** Opening SOURCE MATERIAL block **

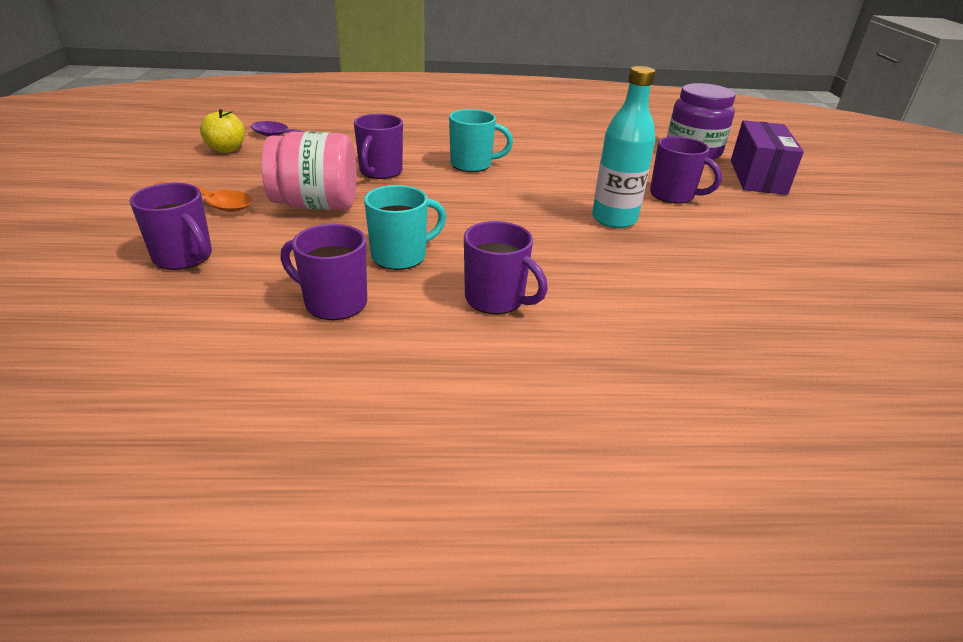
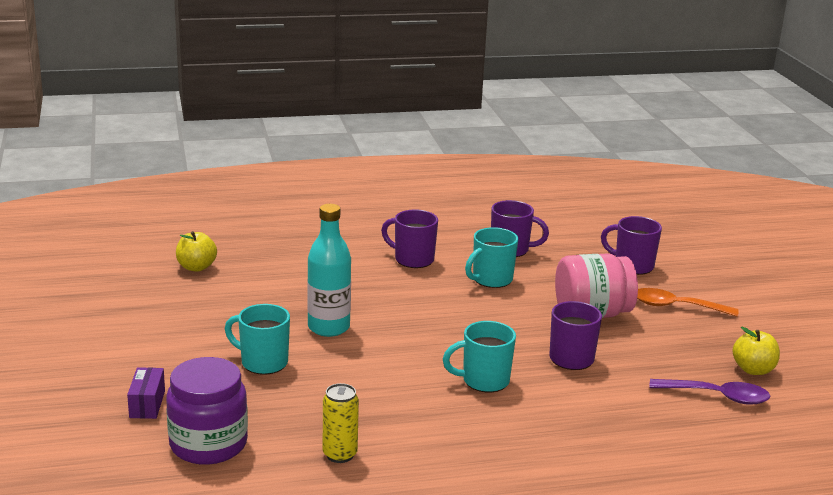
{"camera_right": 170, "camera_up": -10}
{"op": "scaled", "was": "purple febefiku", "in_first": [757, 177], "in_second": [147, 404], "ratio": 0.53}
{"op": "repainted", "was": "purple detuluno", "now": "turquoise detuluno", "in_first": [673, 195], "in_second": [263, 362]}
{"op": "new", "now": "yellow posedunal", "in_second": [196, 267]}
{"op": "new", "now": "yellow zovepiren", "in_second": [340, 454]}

** Closing SOURCE MATERIAL block **

Please print the entries shown above again, exactly, and skip the pictures.

{"camera_right": 170, "camera_up": -10}
{"op": "scaled", "was": "purple febefiku", "in_first": [757, 177], "in_second": [147, 404], "ratio": 0.53}
{"op": "repainted", "was": "purple detuluno", "now": "turquoise detuluno", "in_first": [673, 195], "in_second": [263, 362]}
{"op": "new", "now": "yellow posedunal", "in_second": [196, 267]}
{"op": "new", "now": "yellow zovepiren", "in_second": [340, 454]}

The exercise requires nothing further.